▶ _TASK ITEM_: Print each entry word for word without images.

▶ _SUPPLIED DATA_:
********
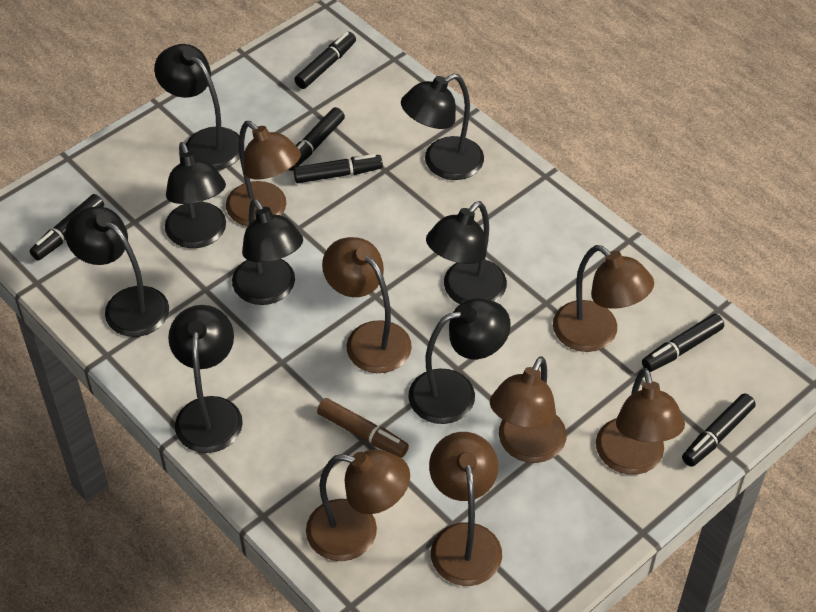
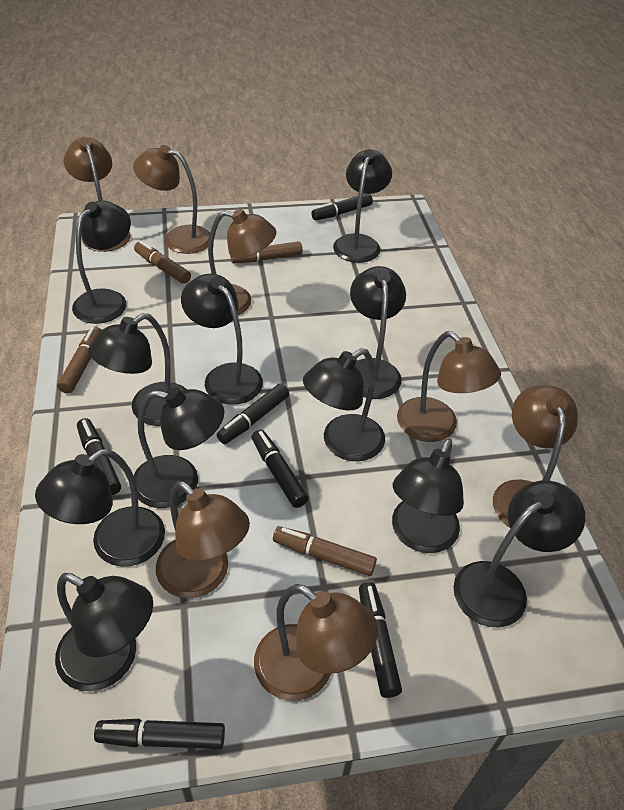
black lamp: 8 -> 11
brown marker: 1 -> 4

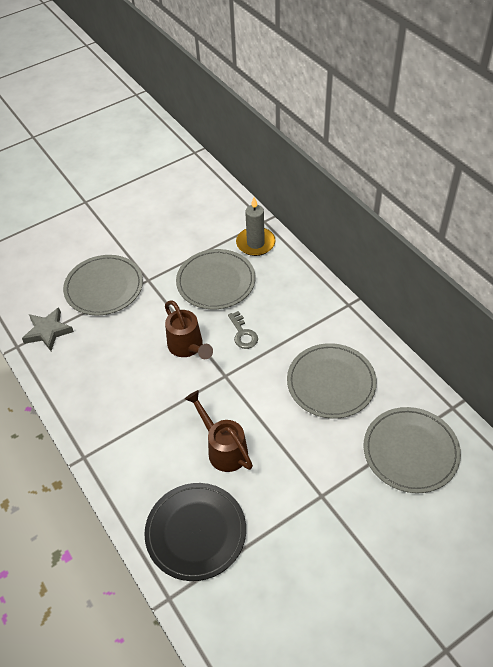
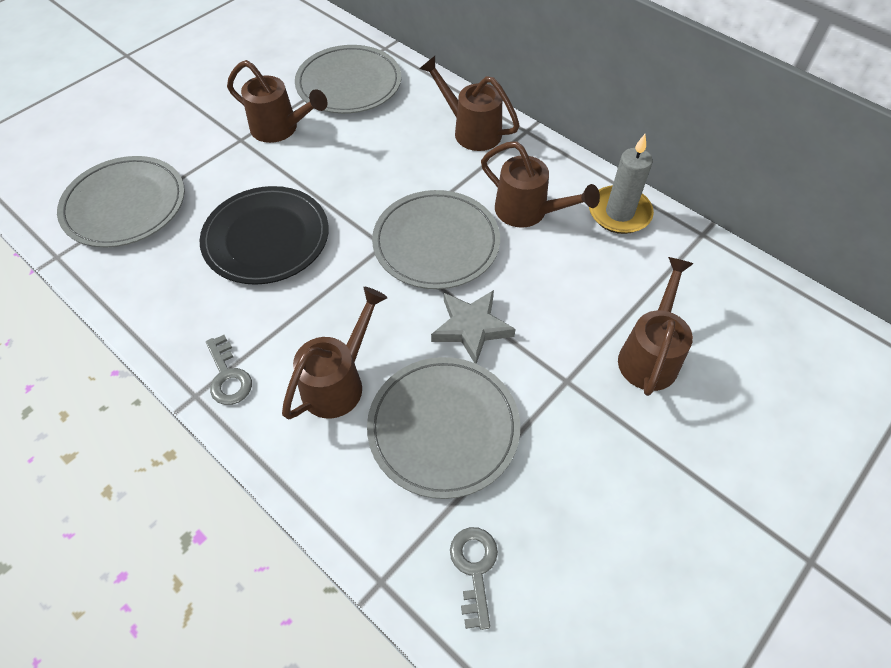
brown watering can: 2 -> 5
grey key: 1 -> 2

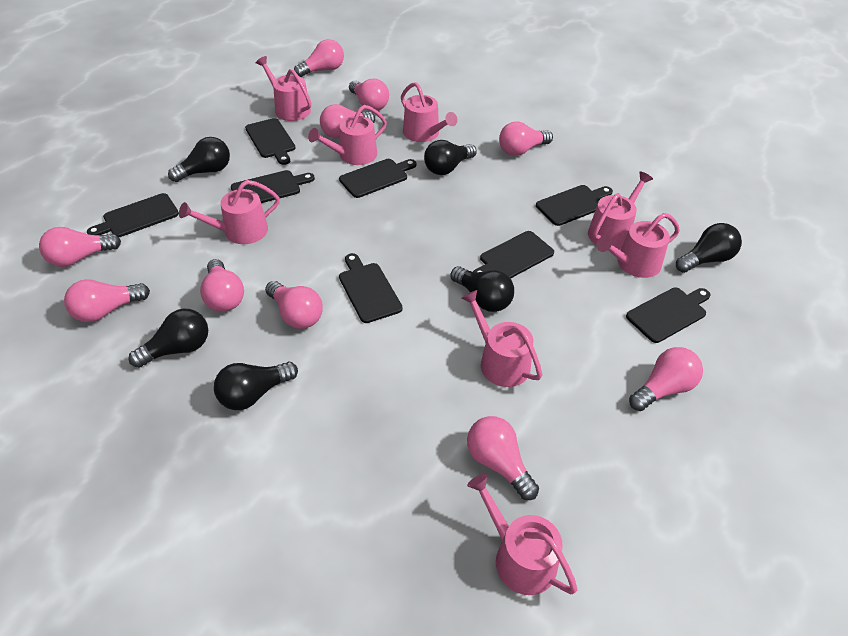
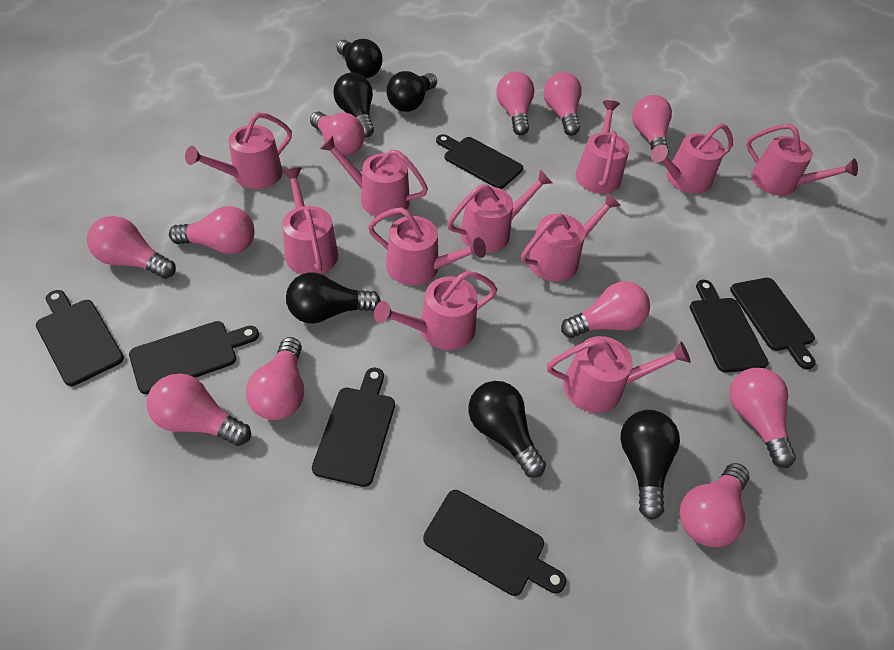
black cutting board: 8 -> 7
pink light bulb: 10 -> 11
pink watering can: 8 -> 11

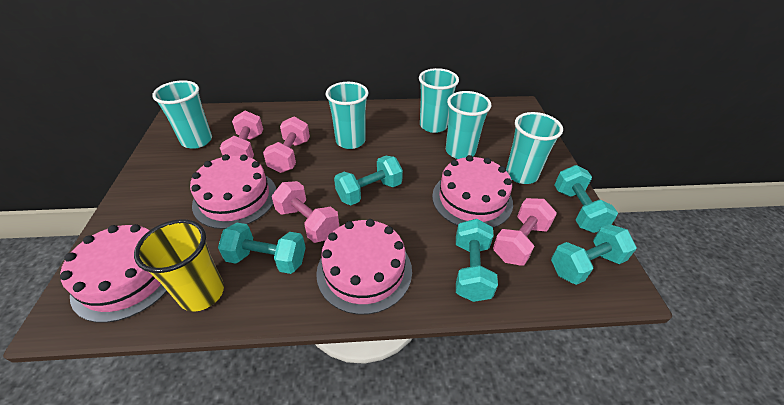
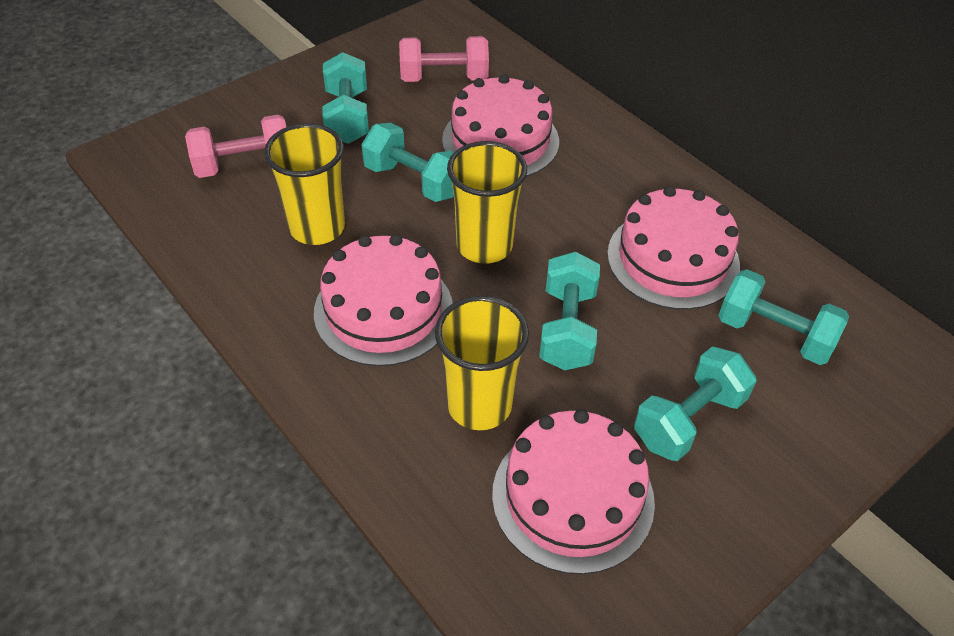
pink dumbbell: 4 -> 2
turquoise cup: 5 -> 0
yellow cup: 1 -> 3

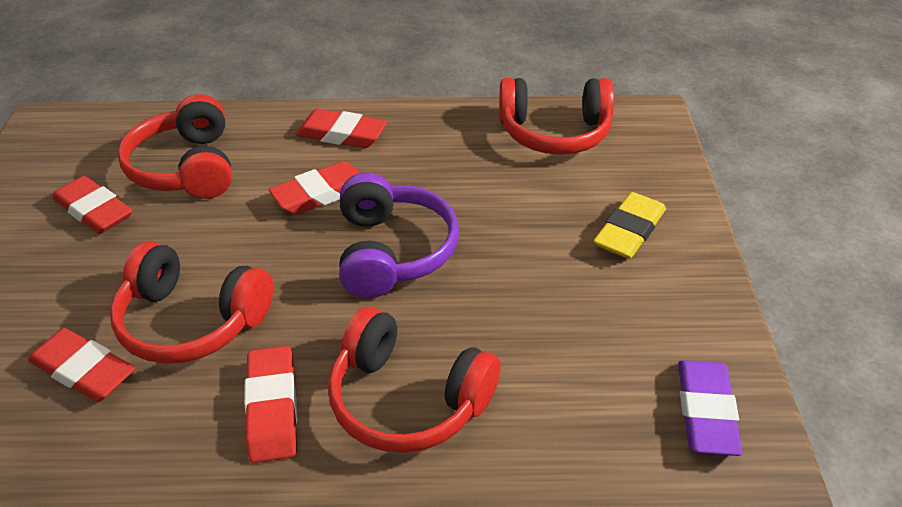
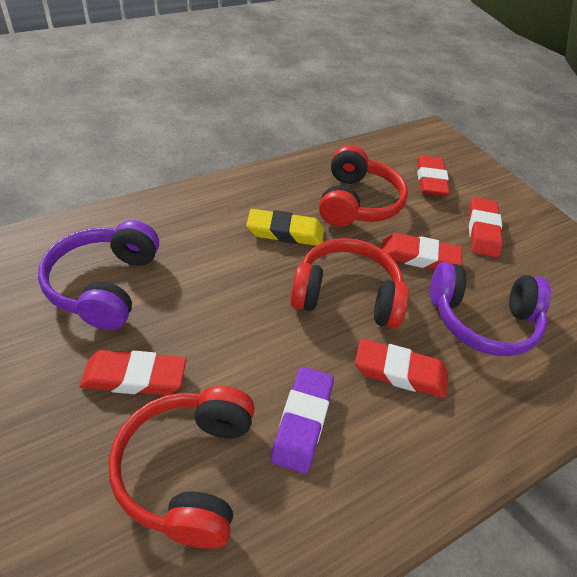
purple headphones: 1 -> 2
red headphones: 4 -> 3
********
▶ _ANSWER TO THE PROBLEM_:
black lamp: 8 -> 11
brown marker: 1 -> 4

brown watering can: 2 -> 5
grey key: 1 -> 2

black cutting board: 8 -> 7
pink light bulb: 10 -> 11
pink watering can: 8 -> 11

pink dumbbell: 4 -> 2
turquoise cup: 5 -> 0
yellow cup: 1 -> 3

purple headphones: 1 -> 2
red headphones: 4 -> 3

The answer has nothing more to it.